* [Prompt]:
Filter the entries beneath this task, copying only the lines that hold the word "yellow".

* [Extracted entries]:
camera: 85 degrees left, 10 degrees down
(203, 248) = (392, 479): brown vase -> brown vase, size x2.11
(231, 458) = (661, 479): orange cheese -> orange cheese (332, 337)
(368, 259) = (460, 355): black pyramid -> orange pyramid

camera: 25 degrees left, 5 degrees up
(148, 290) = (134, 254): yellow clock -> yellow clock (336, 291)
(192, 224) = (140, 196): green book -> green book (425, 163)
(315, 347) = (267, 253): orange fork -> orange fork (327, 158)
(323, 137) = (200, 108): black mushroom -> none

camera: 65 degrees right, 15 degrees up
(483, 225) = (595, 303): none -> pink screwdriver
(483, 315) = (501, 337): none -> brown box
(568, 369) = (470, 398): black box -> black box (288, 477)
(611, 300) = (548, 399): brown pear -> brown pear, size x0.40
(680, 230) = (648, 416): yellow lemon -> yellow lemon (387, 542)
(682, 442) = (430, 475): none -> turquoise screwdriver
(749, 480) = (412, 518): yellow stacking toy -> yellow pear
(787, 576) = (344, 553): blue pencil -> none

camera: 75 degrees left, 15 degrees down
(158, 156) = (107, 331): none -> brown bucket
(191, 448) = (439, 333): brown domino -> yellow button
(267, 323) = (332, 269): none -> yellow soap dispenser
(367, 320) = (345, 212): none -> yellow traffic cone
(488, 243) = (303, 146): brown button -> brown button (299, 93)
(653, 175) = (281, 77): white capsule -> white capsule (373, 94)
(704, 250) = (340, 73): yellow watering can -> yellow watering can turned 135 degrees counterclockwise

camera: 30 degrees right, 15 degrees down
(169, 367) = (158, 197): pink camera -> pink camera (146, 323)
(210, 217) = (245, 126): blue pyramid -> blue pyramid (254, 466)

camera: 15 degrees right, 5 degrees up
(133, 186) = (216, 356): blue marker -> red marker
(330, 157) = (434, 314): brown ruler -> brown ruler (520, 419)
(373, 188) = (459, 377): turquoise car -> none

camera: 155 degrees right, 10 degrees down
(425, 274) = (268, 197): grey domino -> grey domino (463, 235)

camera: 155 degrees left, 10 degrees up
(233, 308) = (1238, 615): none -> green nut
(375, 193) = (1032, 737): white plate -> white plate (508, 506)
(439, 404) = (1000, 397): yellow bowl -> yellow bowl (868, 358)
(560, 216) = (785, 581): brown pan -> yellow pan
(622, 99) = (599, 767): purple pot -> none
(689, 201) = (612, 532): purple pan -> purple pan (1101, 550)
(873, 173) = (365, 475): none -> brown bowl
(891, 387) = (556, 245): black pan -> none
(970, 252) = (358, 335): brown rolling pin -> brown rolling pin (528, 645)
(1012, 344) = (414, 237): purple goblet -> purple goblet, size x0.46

* [Answer to this exercise]:
(148, 290) = (134, 254): yellow clock -> yellow clock (336, 291)
(680, 230) = (648, 416): yellow lemon -> yellow lemon (387, 542)
(749, 480) = (412, 518): yellow stacking toy -> yellow pear
(191, 448) = (439, 333): brown domino -> yellow button
(267, 323) = (332, 269): none -> yellow soap dispenser
(367, 320) = (345, 212): none -> yellow traffic cone
(704, 250) = (340, 73): yellow watering can -> yellow watering can turned 135 degrees counterclockwise
(439, 404) = (1000, 397): yellow bowl -> yellow bowl (868, 358)
(560, 216) = (785, 581): brown pan -> yellow pan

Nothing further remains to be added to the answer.